--- Begin THE DATA ---

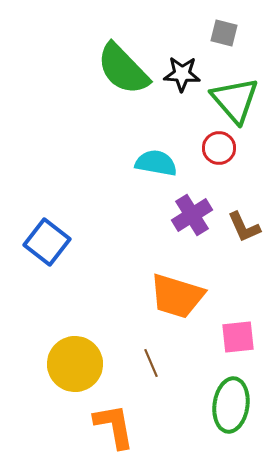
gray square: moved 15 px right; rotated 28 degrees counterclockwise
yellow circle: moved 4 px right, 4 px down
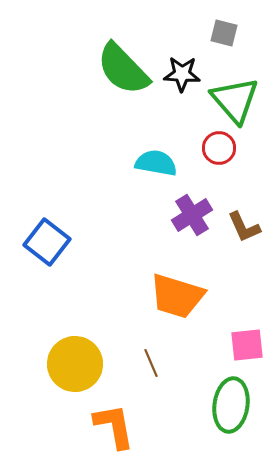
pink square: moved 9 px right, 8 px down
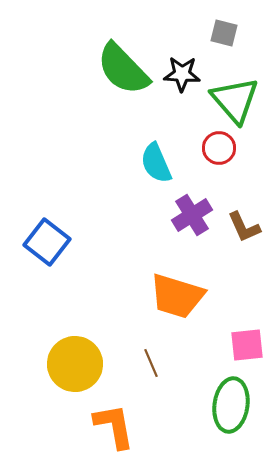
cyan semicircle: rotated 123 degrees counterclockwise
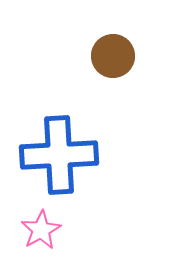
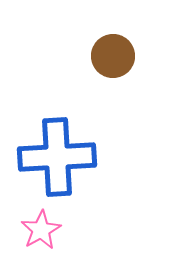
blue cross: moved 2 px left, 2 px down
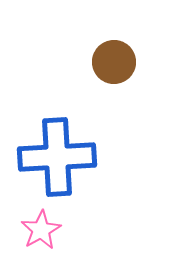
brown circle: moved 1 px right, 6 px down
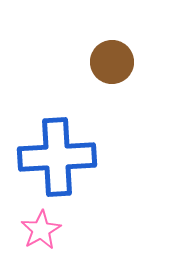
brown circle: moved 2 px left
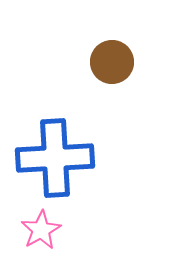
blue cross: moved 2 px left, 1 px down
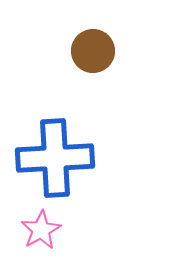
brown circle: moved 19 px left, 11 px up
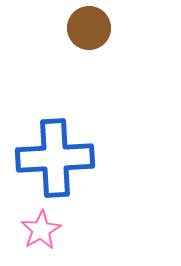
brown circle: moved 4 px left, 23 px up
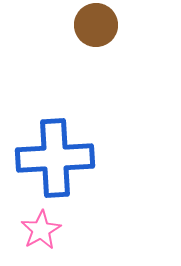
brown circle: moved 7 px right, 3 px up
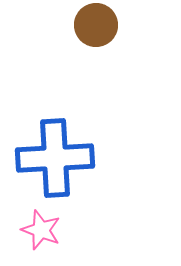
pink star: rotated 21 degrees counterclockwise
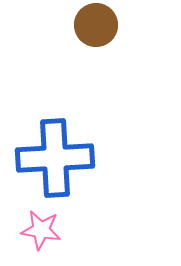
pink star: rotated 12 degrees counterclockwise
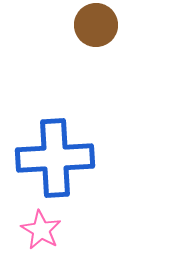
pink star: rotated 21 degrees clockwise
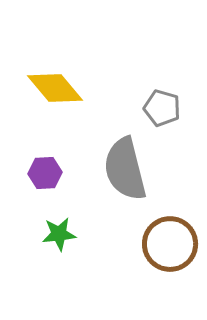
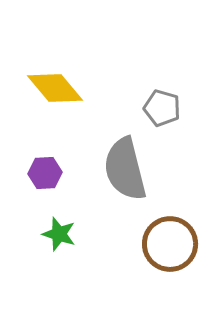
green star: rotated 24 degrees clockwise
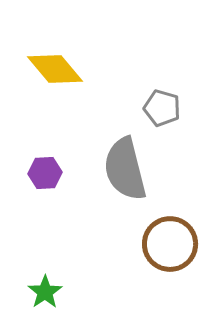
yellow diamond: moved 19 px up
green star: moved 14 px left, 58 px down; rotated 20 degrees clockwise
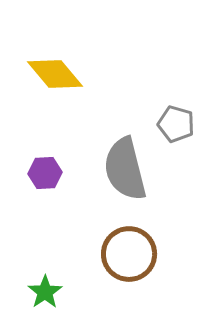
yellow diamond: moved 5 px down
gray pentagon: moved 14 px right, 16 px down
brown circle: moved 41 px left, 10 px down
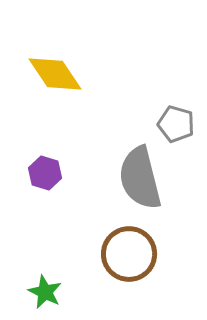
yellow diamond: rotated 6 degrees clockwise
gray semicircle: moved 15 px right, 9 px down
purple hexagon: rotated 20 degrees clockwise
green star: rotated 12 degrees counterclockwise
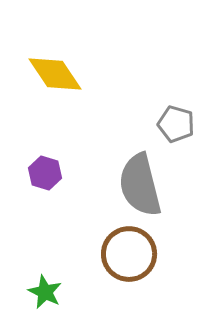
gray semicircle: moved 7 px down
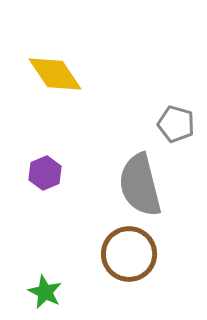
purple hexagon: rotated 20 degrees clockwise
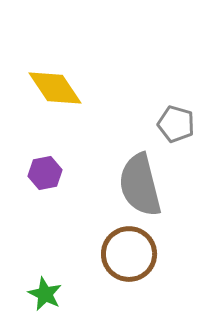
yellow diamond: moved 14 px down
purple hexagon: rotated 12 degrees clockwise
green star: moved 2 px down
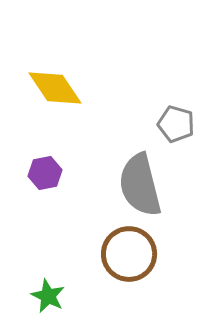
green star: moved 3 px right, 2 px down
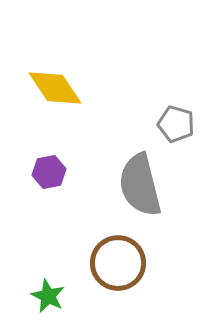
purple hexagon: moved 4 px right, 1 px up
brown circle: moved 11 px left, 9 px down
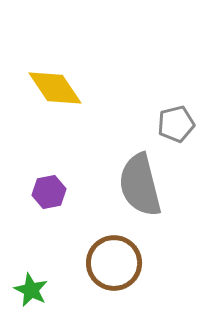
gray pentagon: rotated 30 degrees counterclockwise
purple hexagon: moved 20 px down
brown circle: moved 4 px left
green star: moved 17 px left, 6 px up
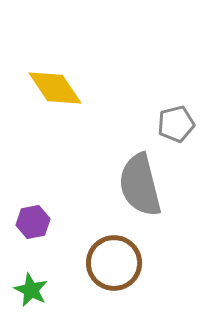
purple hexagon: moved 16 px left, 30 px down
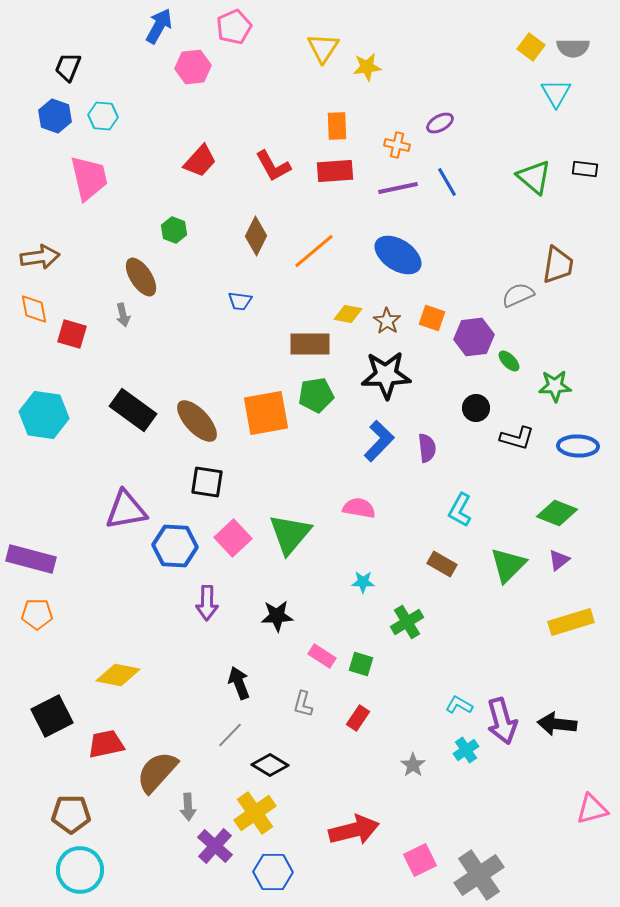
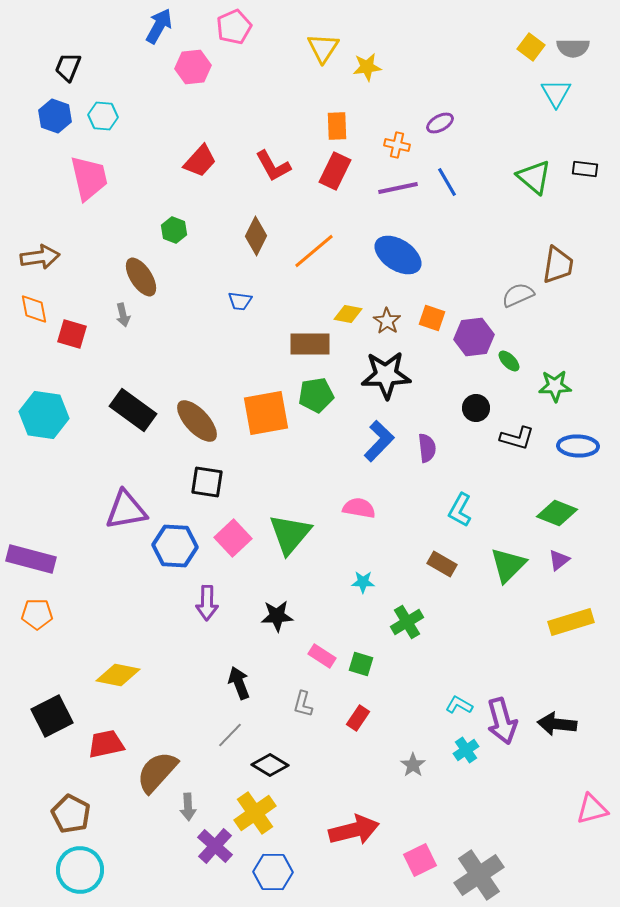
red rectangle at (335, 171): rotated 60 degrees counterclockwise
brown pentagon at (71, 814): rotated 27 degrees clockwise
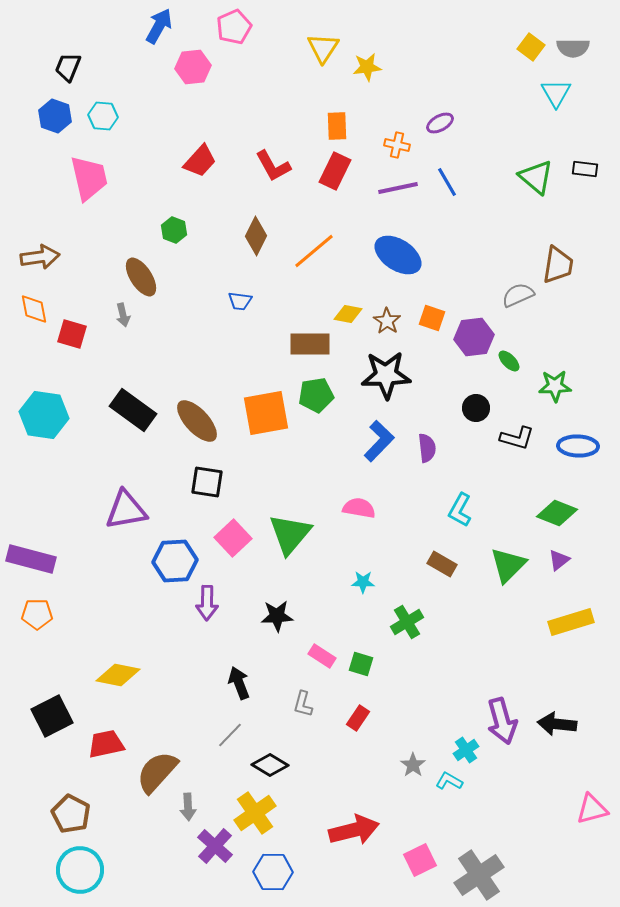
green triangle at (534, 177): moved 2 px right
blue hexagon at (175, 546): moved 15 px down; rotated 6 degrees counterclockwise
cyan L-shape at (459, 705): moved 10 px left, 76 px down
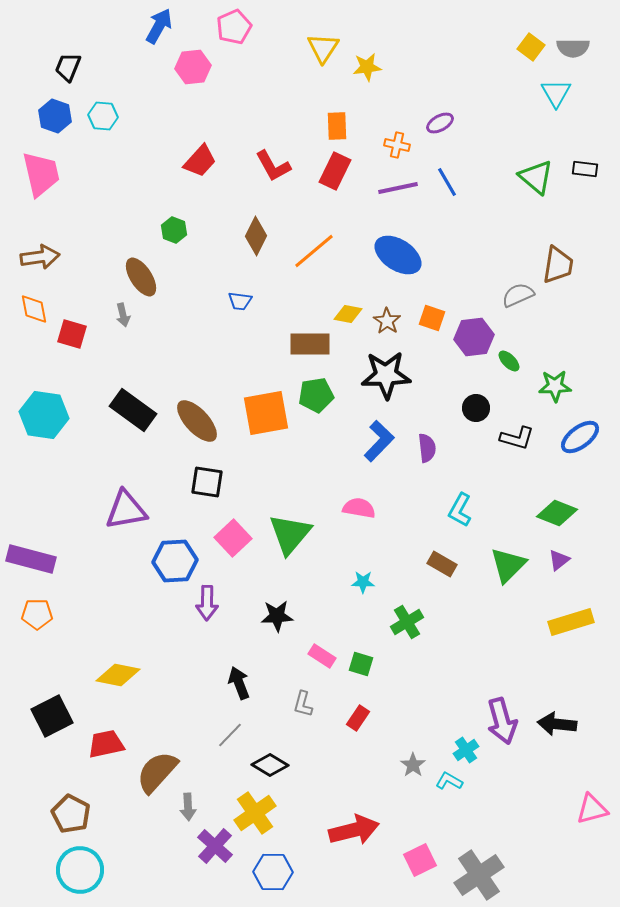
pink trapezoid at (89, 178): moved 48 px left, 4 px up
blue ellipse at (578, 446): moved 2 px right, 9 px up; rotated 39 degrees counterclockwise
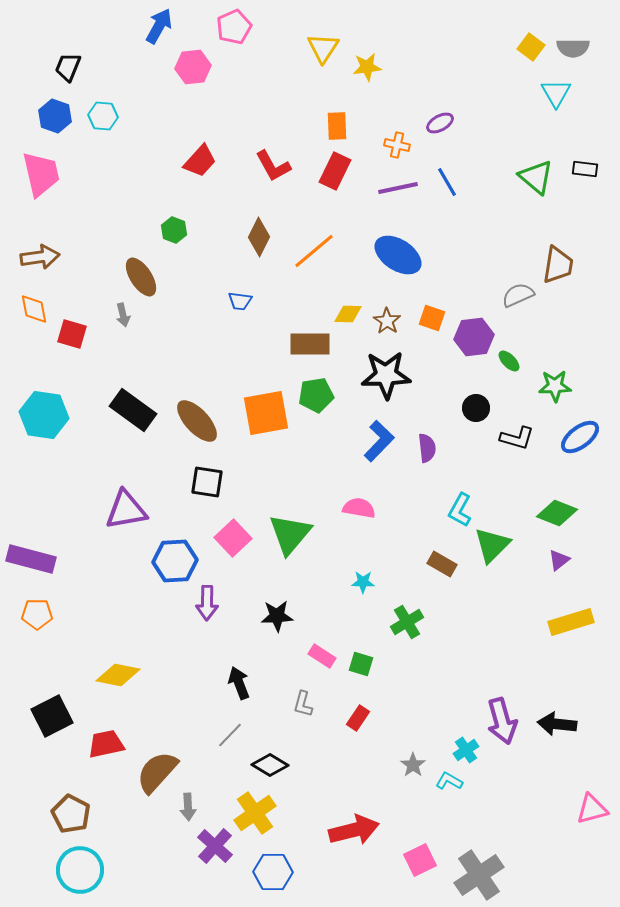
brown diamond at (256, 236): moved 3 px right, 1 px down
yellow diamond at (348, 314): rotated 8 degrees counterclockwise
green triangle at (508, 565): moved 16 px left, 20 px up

--- End THE DATA ---

EXERCISE INSTRUCTIONS:
Show each line above that contains the word "blue". Case counts.

ANSWER IN FULL:
blue cross: moved 2 px left, 2 px down
blue cross: moved 2 px left, 1 px down
blue hexagon at (175, 546): moved 15 px down; rotated 6 degrees counterclockwise
blue ellipse at (578, 446): moved 2 px right, 9 px up; rotated 39 degrees counterclockwise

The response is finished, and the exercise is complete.